■ TASK STATEMENT ■
From the records below, output exactly the lines running from the line containing "D6: schottky SS34" through the line containing "S1: button (GND, NET22)", and no others.

■ SUPPLIED DATA ■
___

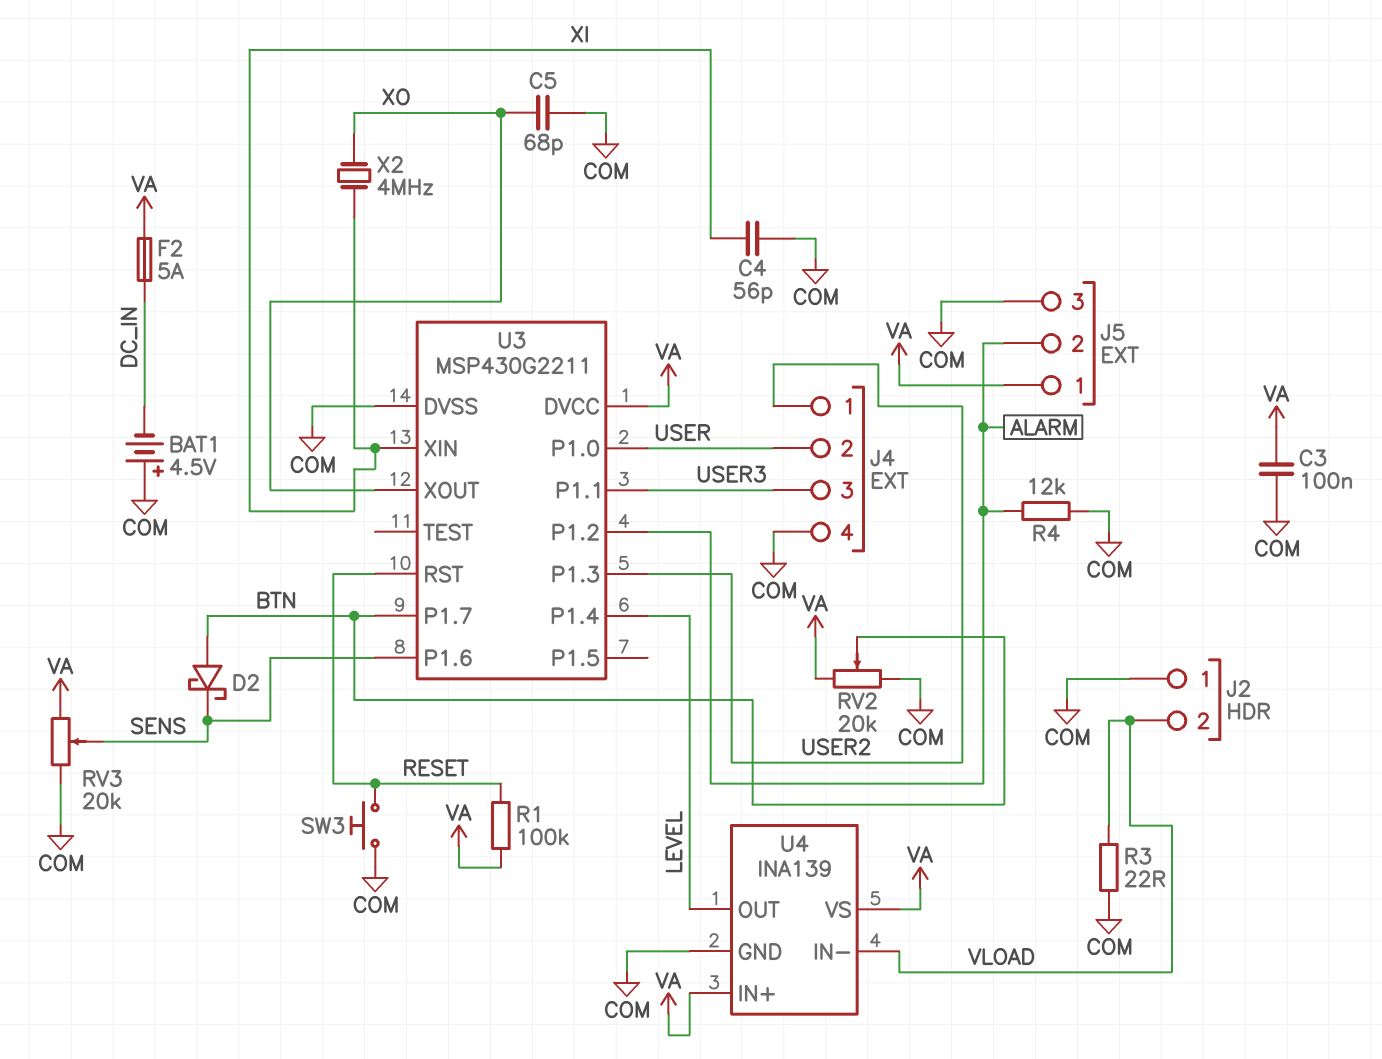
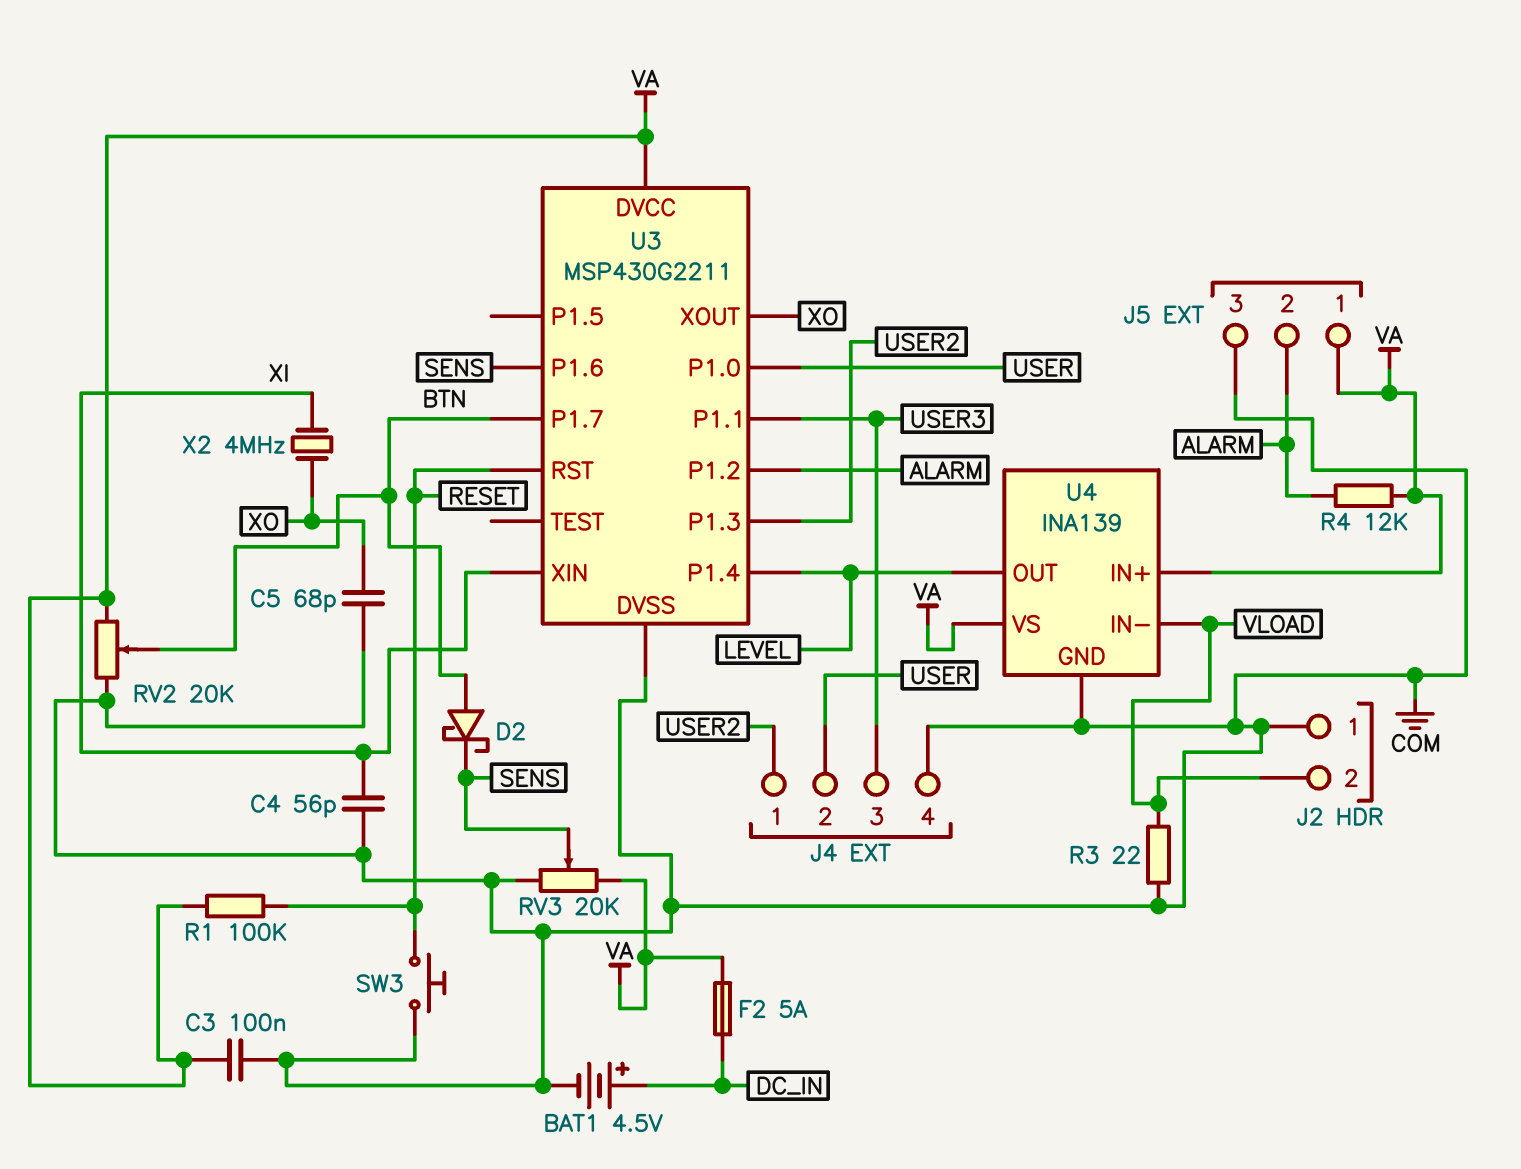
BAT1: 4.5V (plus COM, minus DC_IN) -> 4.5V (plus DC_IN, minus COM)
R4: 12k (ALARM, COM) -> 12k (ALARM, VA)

___

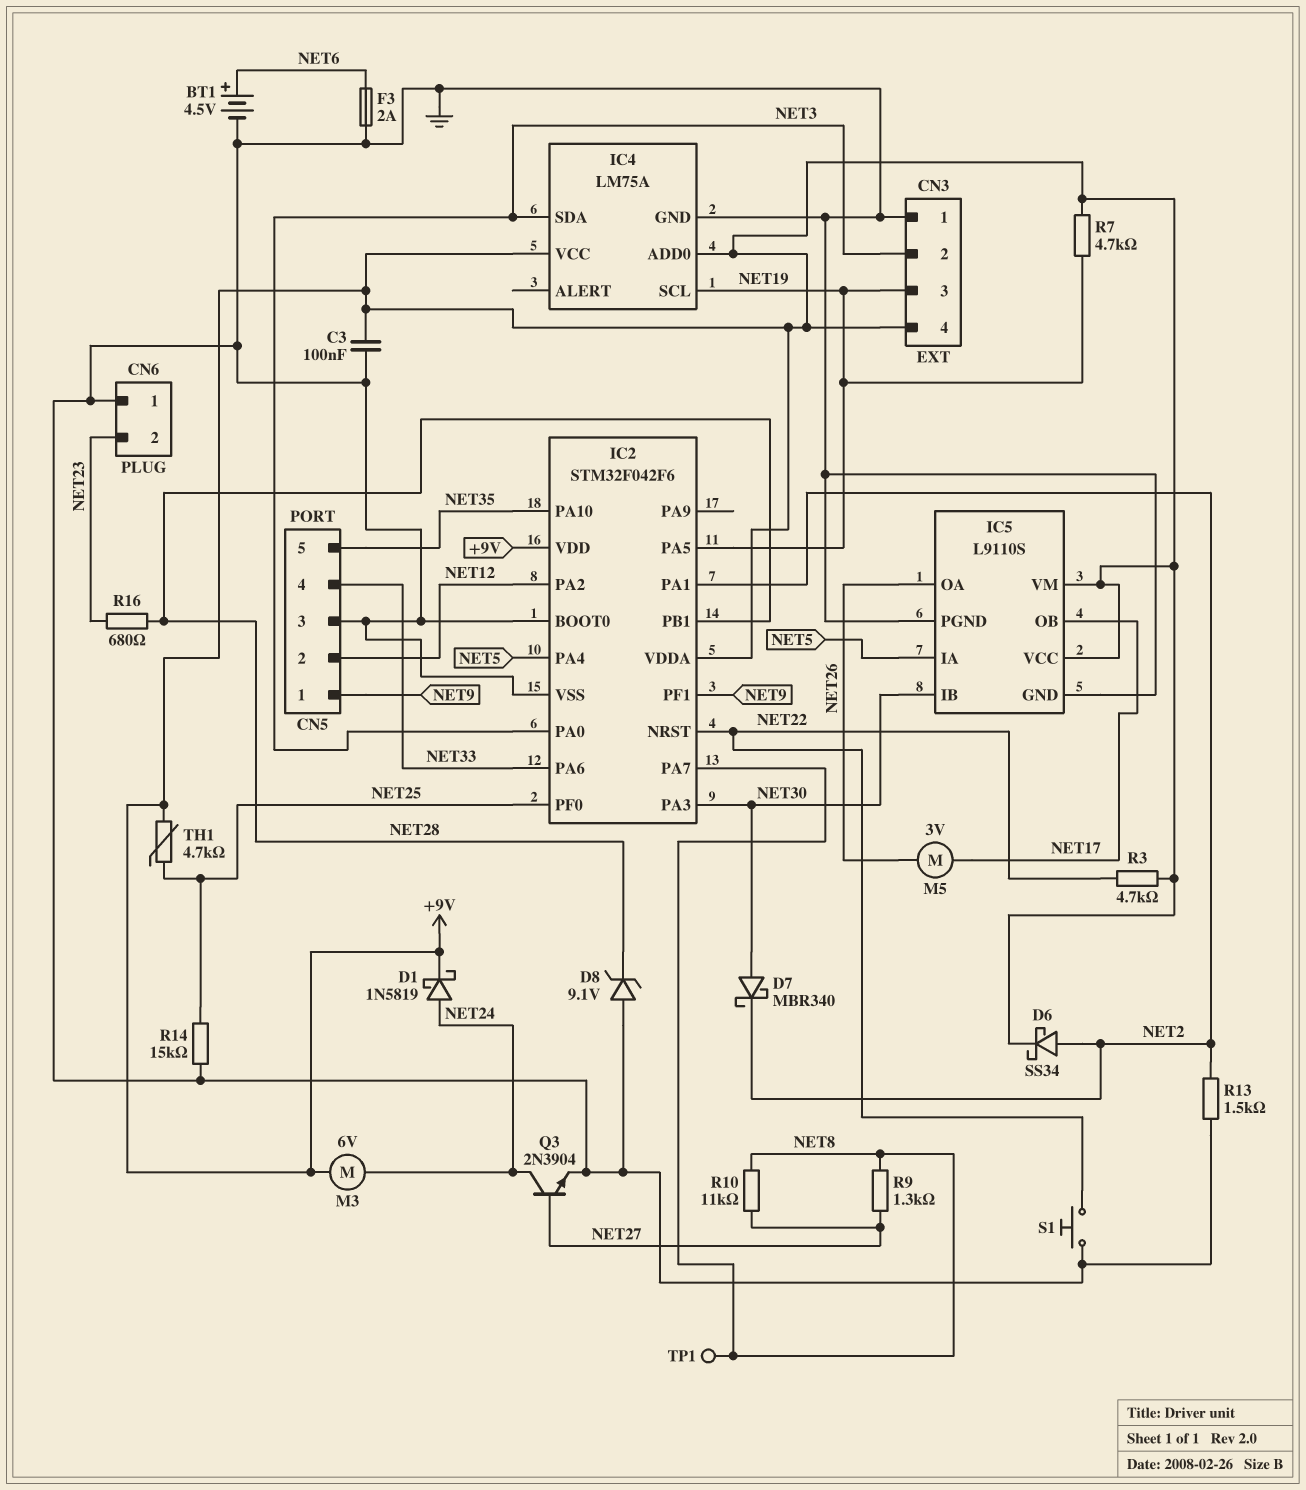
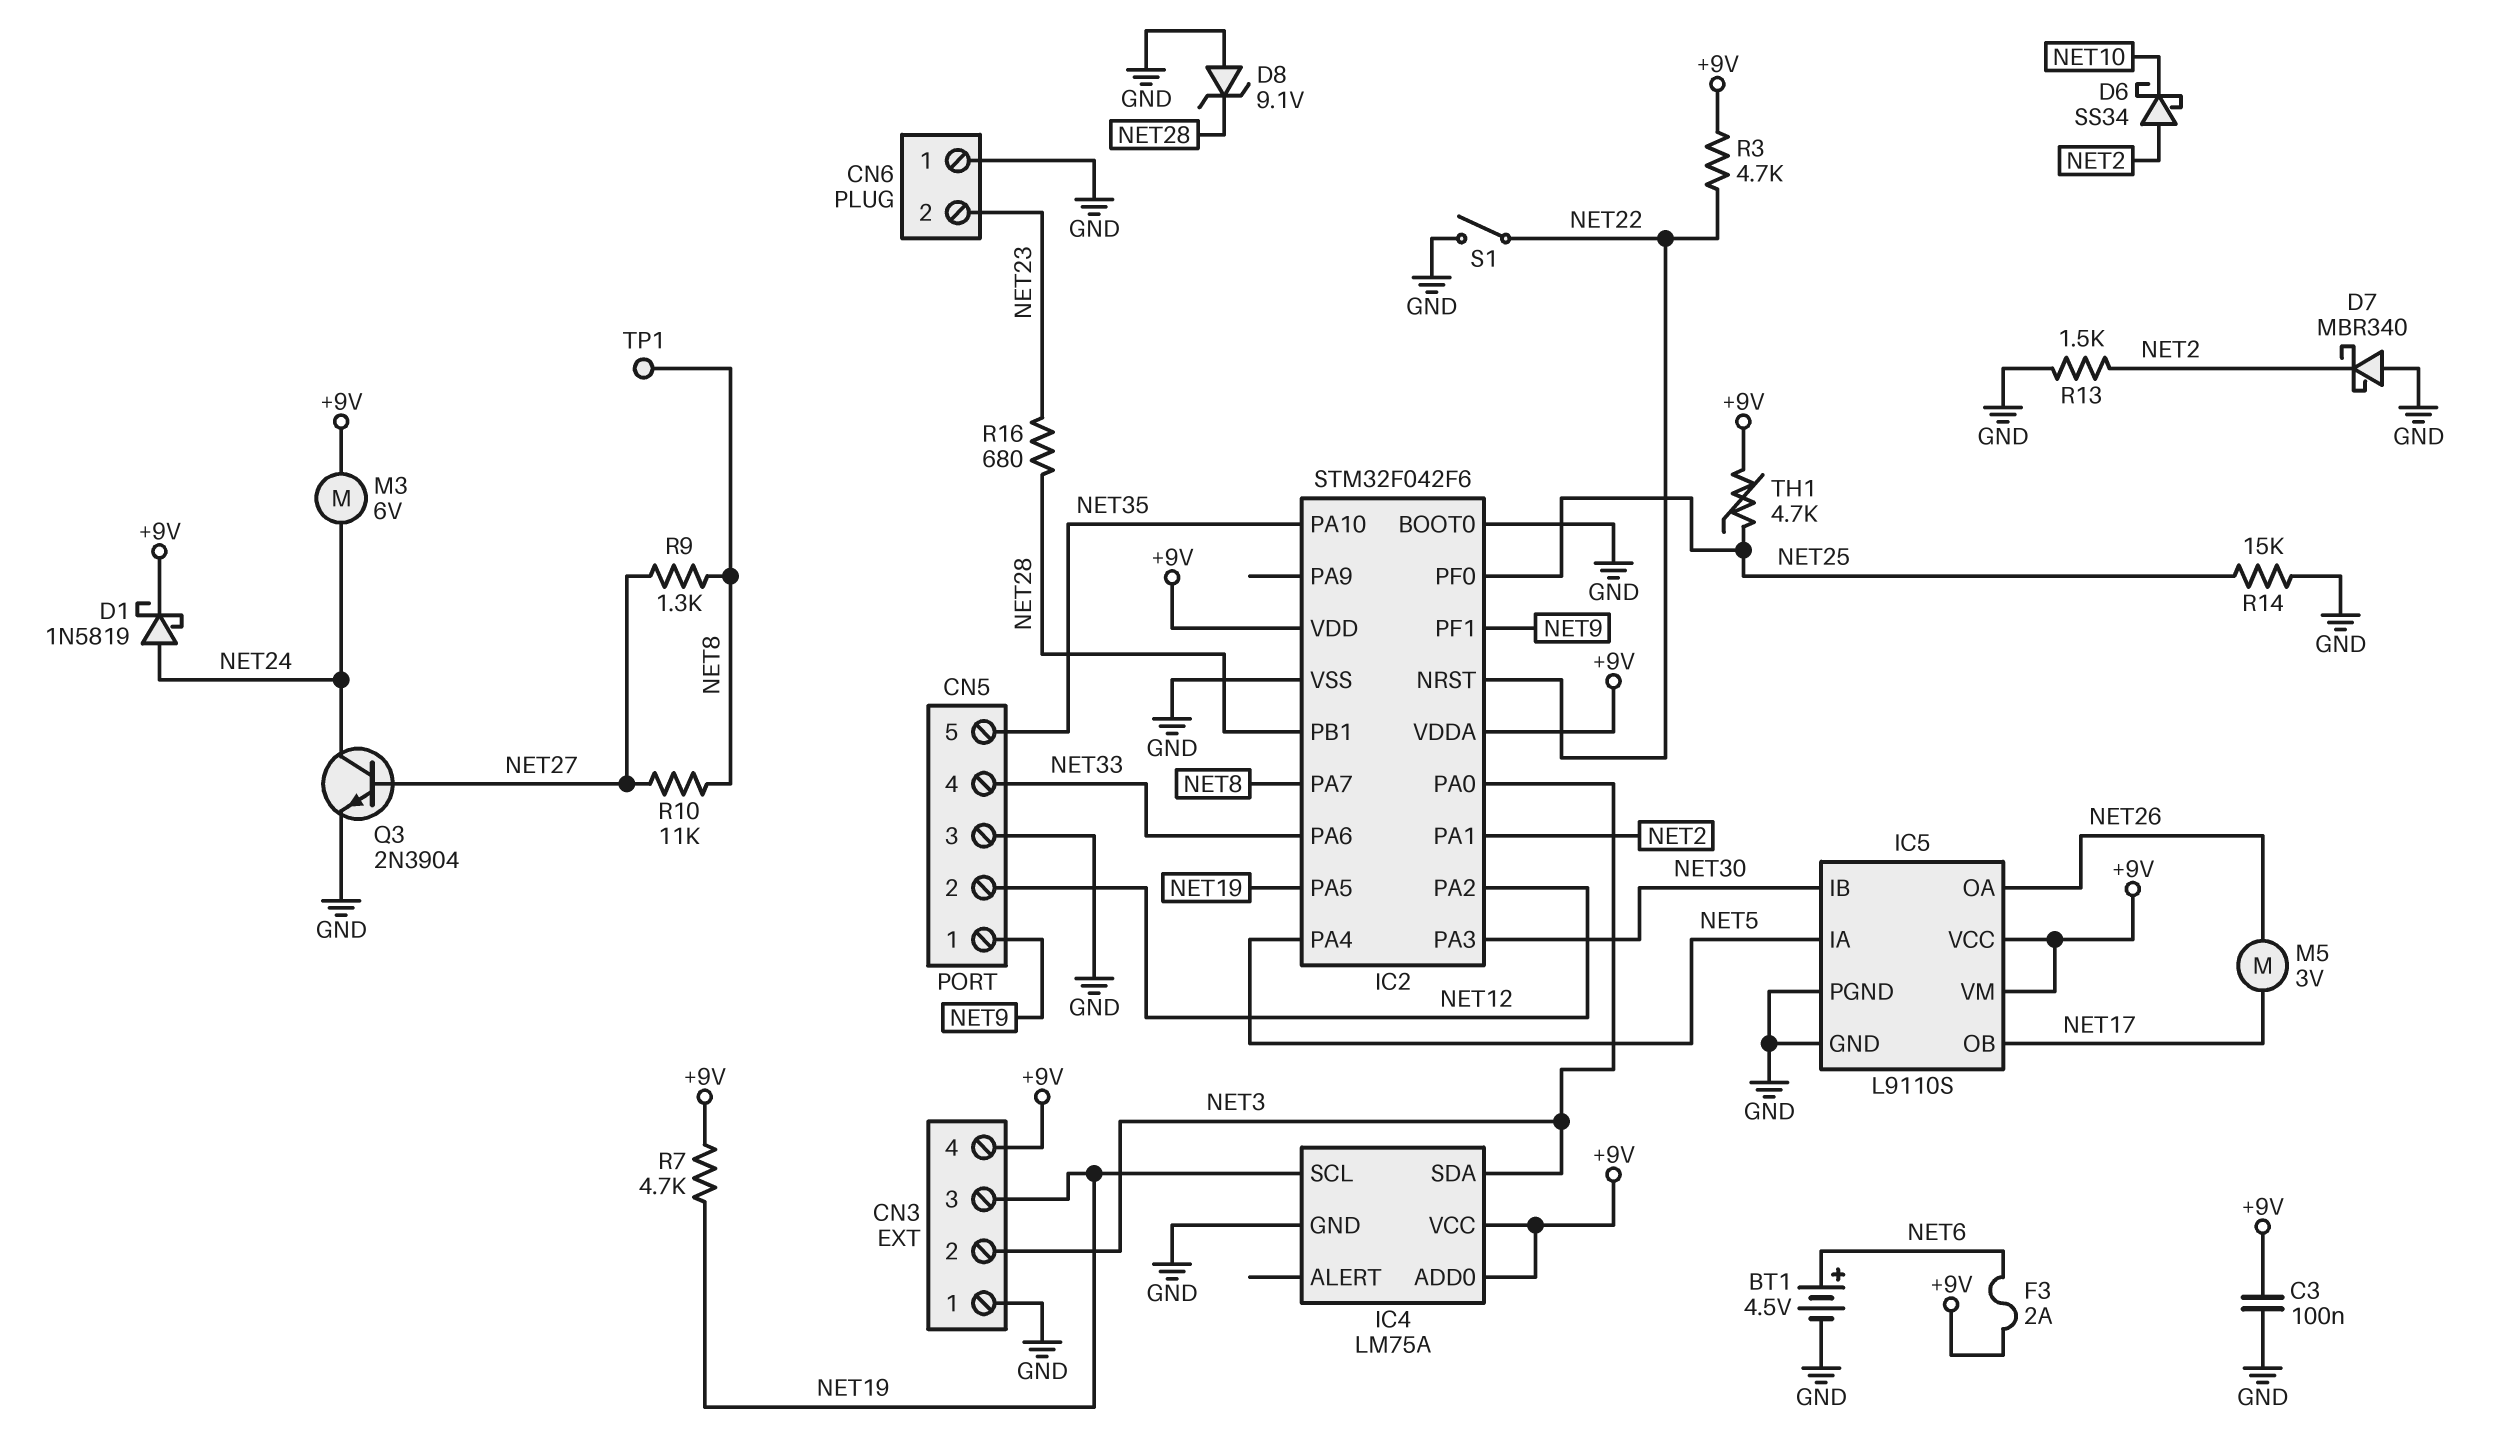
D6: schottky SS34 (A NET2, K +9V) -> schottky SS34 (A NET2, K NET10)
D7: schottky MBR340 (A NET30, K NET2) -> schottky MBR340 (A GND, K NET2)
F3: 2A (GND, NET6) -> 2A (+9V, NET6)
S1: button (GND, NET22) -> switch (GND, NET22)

___

■ YOUR SOLUTION ■
D6: schottky SS34 (A NET2, K +9V) -> schottky SS34 (A NET2, K NET10)
D7: schottky MBR340 (A NET30, K NET2) -> schottky MBR340 (A GND, K NET2)
F3: 2A (GND, NET6) -> 2A (+9V, NET6)
S1: button (GND, NET22) -> switch (GND, NET22)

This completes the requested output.